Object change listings

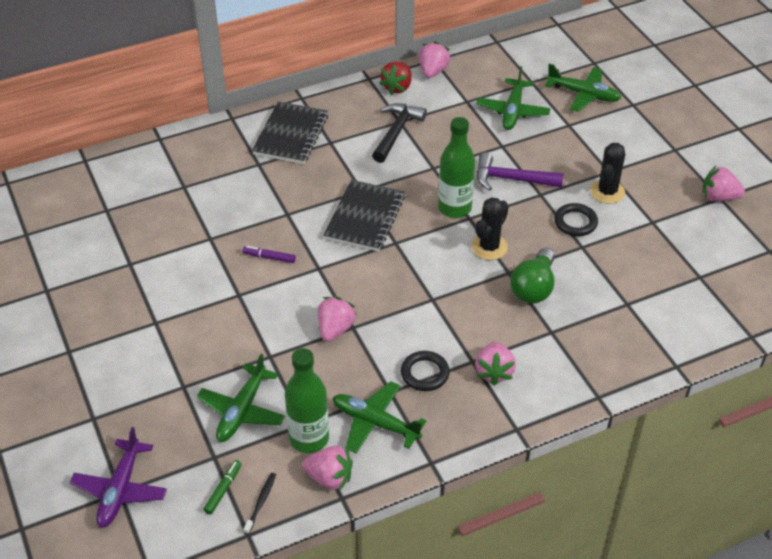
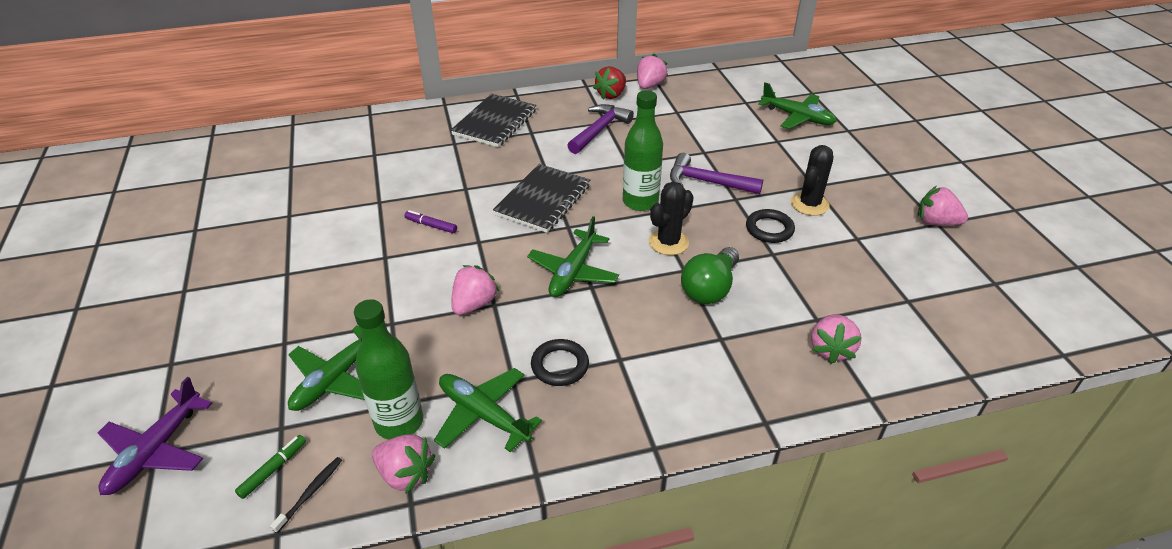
camera: 10 degrees right, 5 degrees down
(396, 132) = (599, 130): black hammer -> purple hammer
(494, 372) = (642, 375): pink strawberry -> pink strawberry (831, 349)
(512, 111) = (721, 124): green plane -> green plane (573, 272)

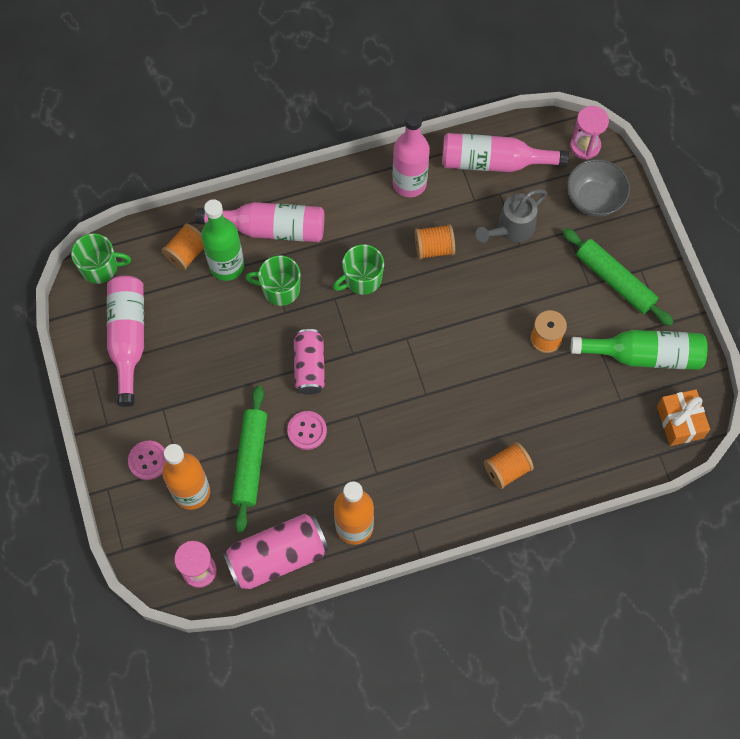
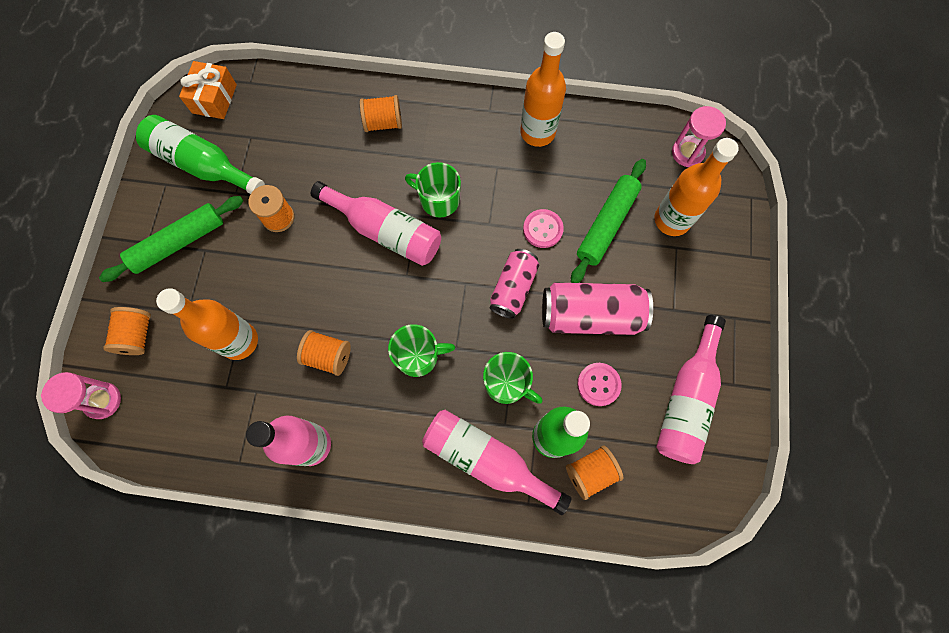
camera: 155 degrees left, 5 degrees up
(100, 267) = (693, 500): green mug -> green mug (438, 200)
(148, 461) = (704, 265): pink button -> pink button (598, 384)
(277, 557) = (615, 136): pink can -> pink can (590, 315)
(494, 162) = (208, 427): pink bottle -> pink bottle (385, 231)
(511, 229) = (239, 341): grey watering can -> orange bottle
(594, 199) = (137, 335): grey bowl -> orange spool
(614, 281) = (178, 243): green rolling pin -> green rolling pin turned 75 degrees clockwise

__EXERCISE DETAILS__. Set every entry down again exactly as written, and omit the images.

__FINISHED TASK__.
camera: 10 degrees right, 5 degrees down
(396, 132) = (599, 130): black hammer -> purple hammer
(494, 372) = (642, 375): pink strawberry -> pink strawberry (831, 349)
(512, 111) = (721, 124): green plane -> green plane (573, 272)

camera: 155 degrees left, 5 degrees up
(100, 267) = (693, 500): green mug -> green mug (438, 200)
(148, 461) = (704, 265): pink button -> pink button (598, 384)
(277, 557) = (615, 136): pink can -> pink can (590, 315)
(494, 162) = (208, 427): pink bottle -> pink bottle (385, 231)
(511, 229) = (239, 341): grey watering can -> orange bottle
(594, 199) = (137, 335): grey bowl -> orange spool
(614, 281) = (178, 243): green rolling pin -> green rolling pin turned 75 degrees clockwise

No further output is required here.